__Exercise prompt__. Quote, word for word, every line starting at the line that contains "(125, 178) = (610, 446): pink" and ending with the last line of the records; include both of these lines and no others.

Object tracking records:
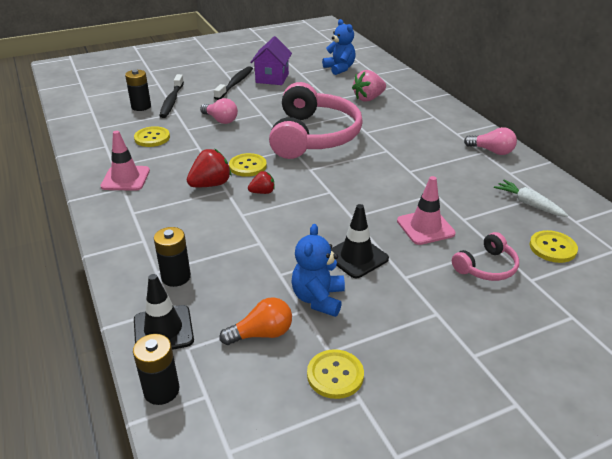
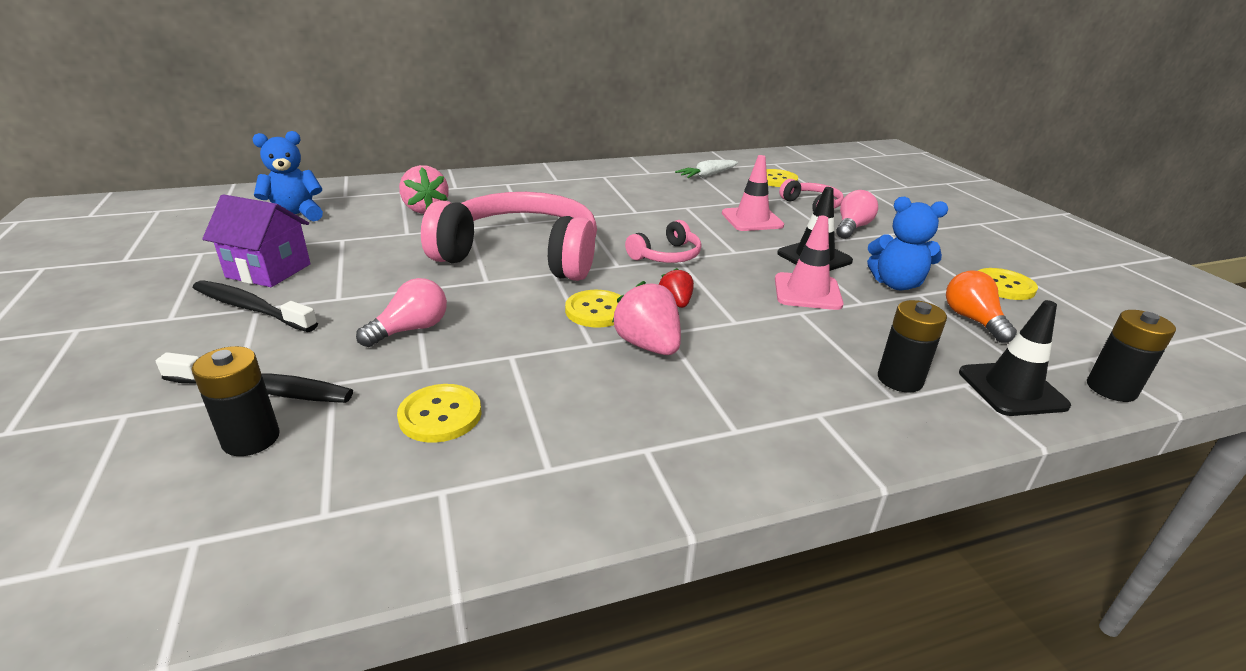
camera: 85 degrees left, 5 degrees down
(125, 178) = (610, 446): pink traffic cone -> pink traffic cone (807, 292)
(211, 184) = (648, 345): red strawberry -> pink strawberry
(332, 187) = (666, 256): none -> pink headphones
(492, 151) = (603, 172): pink light bulb -> pink light bulb (852, 228)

__Answer below__.
(125, 178) = (610, 446): pink traffic cone -> pink traffic cone (807, 292)
(211, 184) = (648, 345): red strawberry -> pink strawberry
(332, 187) = (666, 256): none -> pink headphones
(492, 151) = (603, 172): pink light bulb -> pink light bulb (852, 228)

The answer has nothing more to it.